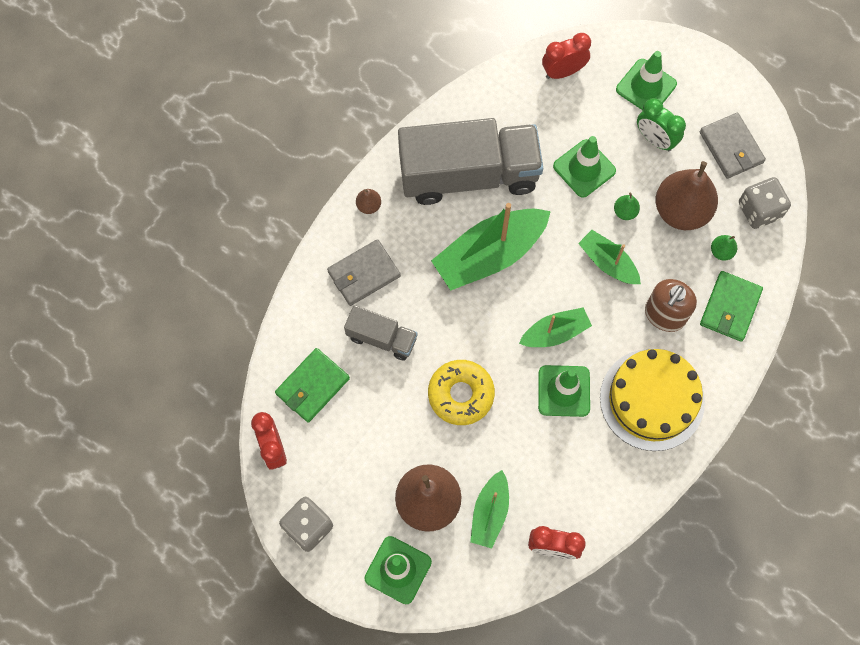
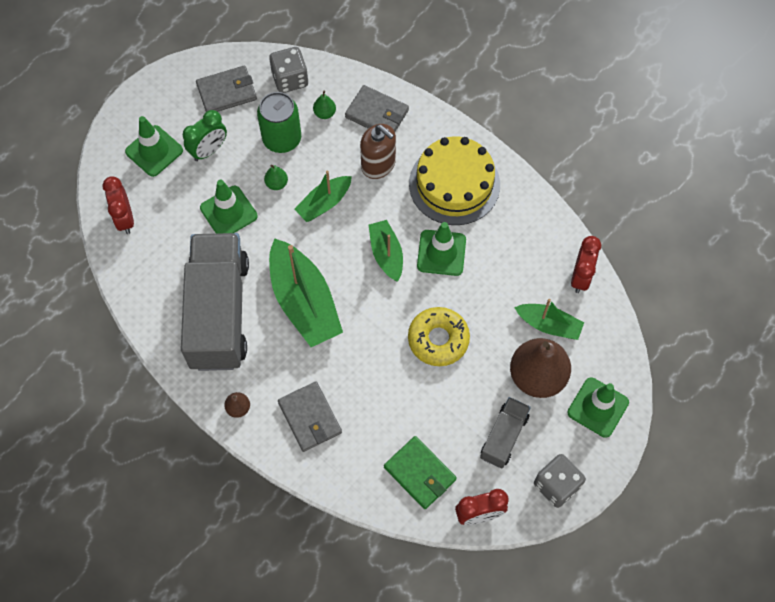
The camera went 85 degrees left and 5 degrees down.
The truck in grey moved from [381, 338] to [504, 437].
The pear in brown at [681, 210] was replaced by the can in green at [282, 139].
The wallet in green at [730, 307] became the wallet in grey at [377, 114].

**PROBLEM STATEMENT**
The pictures alone are to be left out when the data above is copied; all else must match exactly.

**EXERCISE SOLUTION**
The camera went 85 degrees left and 5 degrees down.
The truck in grey moved from [381, 338] to [504, 437].
The pear in brown at [681, 210] was replaced by the can in green at [282, 139].
The wallet in green at [730, 307] became the wallet in grey at [377, 114].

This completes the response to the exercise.